§ **AUFGABE**
Gib die Zeilen aller folgenden Einträge unverändert aus und lass dabei die Bilder weg.

§ **AUFLISTUNG**

★ ★ ★ ★ ★ ★ ★

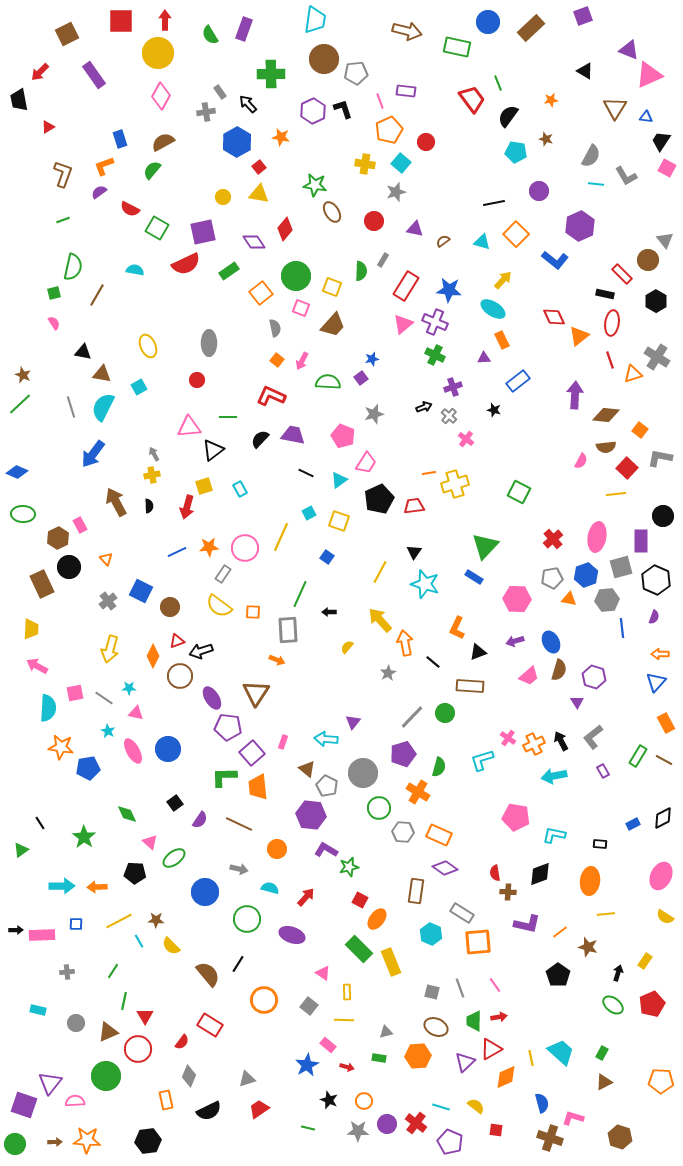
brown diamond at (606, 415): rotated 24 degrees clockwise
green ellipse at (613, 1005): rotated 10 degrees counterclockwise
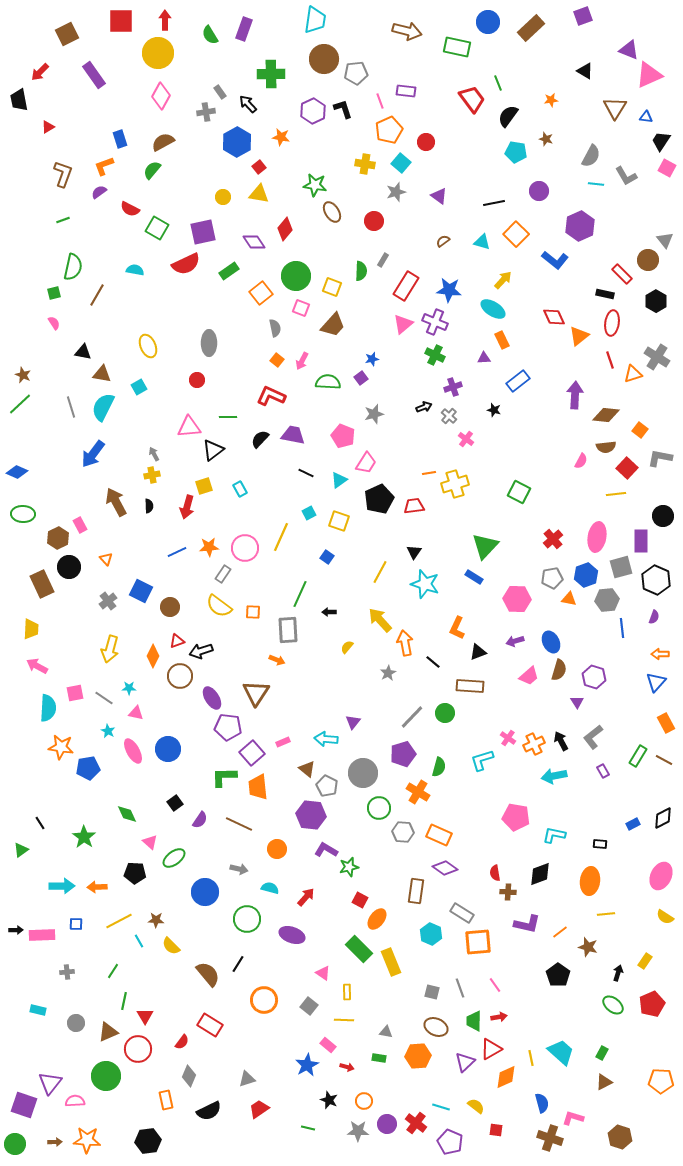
purple triangle at (415, 229): moved 24 px right, 33 px up; rotated 24 degrees clockwise
pink rectangle at (283, 742): rotated 48 degrees clockwise
gray triangle at (386, 1032): rotated 24 degrees clockwise
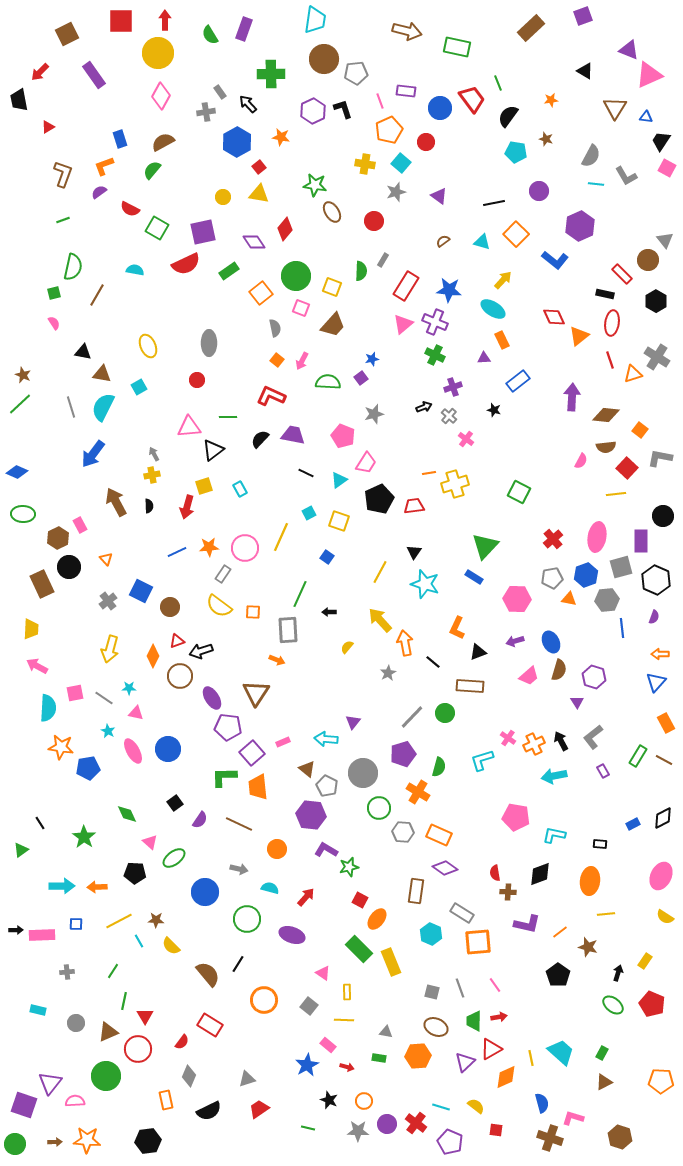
blue circle at (488, 22): moved 48 px left, 86 px down
purple arrow at (575, 395): moved 3 px left, 2 px down
red pentagon at (652, 1004): rotated 25 degrees counterclockwise
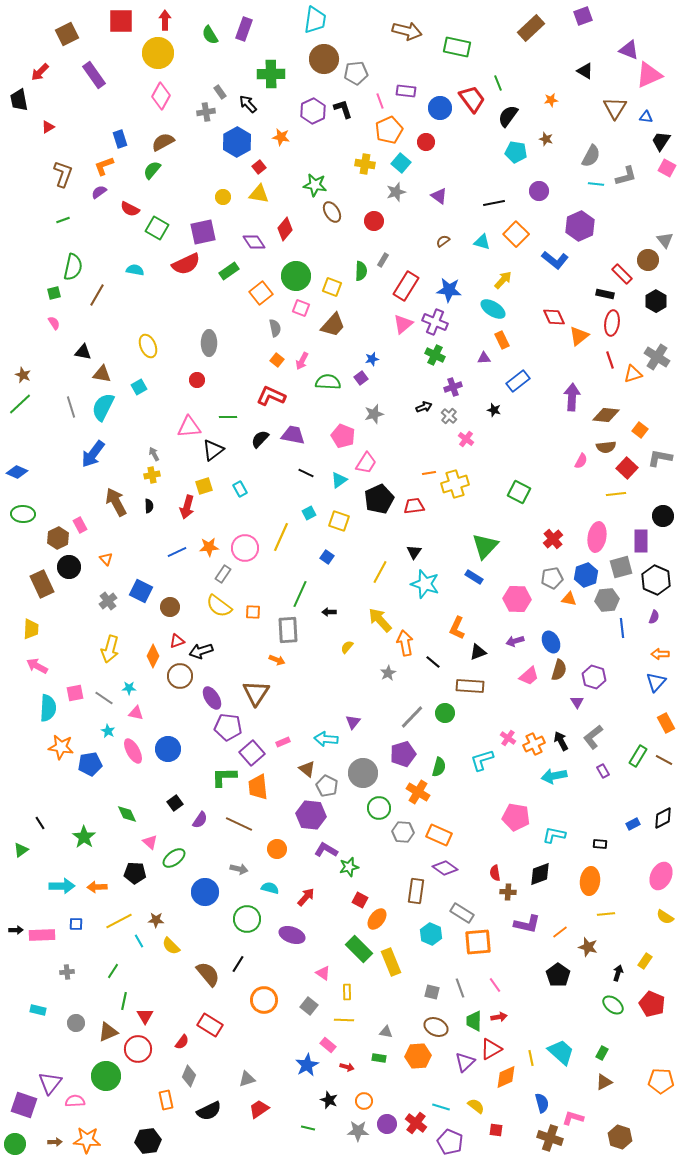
gray L-shape at (626, 176): rotated 75 degrees counterclockwise
blue pentagon at (88, 768): moved 2 px right, 4 px up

★ ★ ★ ★ ★ ★ ★

§ **LÖSUNG**
brown diamond at (606, 415): rotated 24 degrees clockwise
green ellipse at (613, 1005): rotated 10 degrees counterclockwise
purple triangle at (415, 229): moved 24 px right, 33 px up; rotated 24 degrees clockwise
pink rectangle at (283, 742): rotated 48 degrees clockwise
gray triangle at (386, 1032): rotated 24 degrees clockwise
blue circle at (488, 22): moved 48 px left, 86 px down
purple arrow at (575, 395): moved 3 px left, 2 px down
red pentagon at (652, 1004): rotated 25 degrees counterclockwise
gray L-shape at (626, 176): rotated 75 degrees counterclockwise
blue pentagon at (88, 768): moved 2 px right, 4 px up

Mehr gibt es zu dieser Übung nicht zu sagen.